The data below:
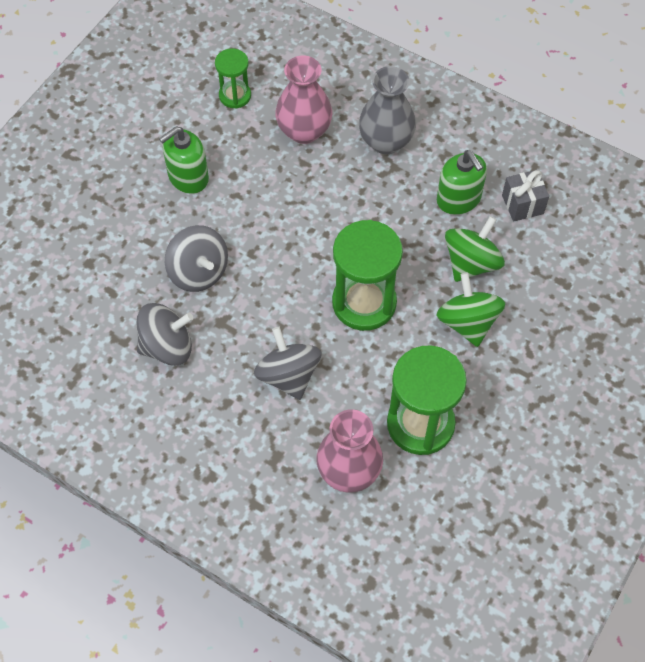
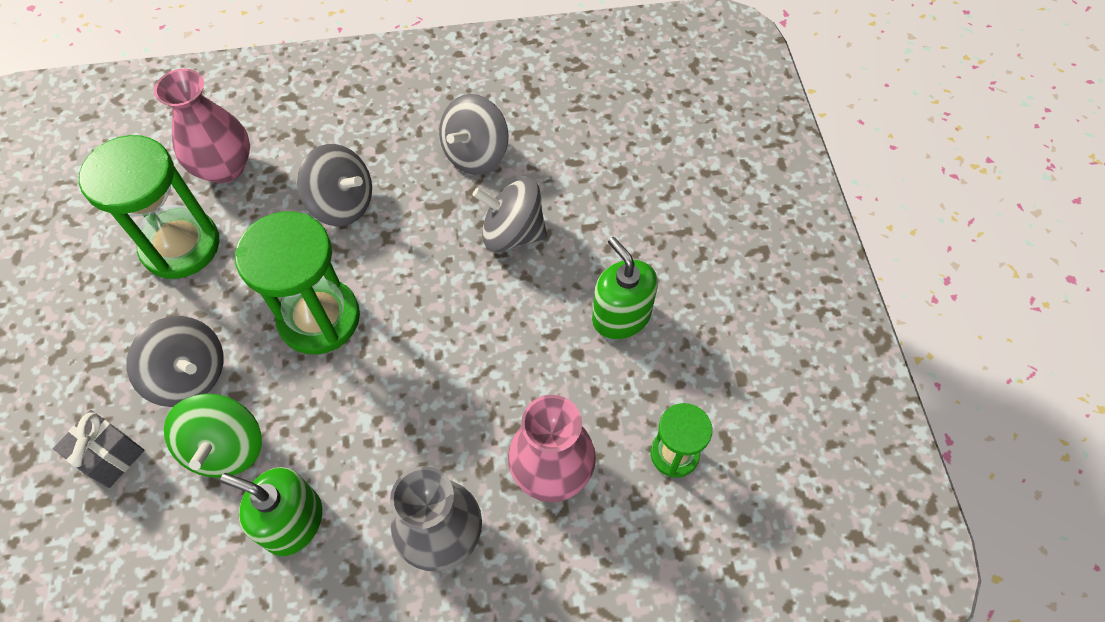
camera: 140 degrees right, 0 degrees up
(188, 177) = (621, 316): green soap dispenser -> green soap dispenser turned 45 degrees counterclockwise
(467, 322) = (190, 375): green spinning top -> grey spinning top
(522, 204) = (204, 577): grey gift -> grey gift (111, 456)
End of The data.
* What is needed: Restate word for word every line from the one containing "(188, 177) = (621, 316): green" through the final line of the listing. Both end lines belong in the answer.

* Problem solution:
(188, 177) = (621, 316): green soap dispenser -> green soap dispenser turned 45 degrees counterclockwise
(467, 322) = (190, 375): green spinning top -> grey spinning top
(522, 204) = (204, 577): grey gift -> grey gift (111, 456)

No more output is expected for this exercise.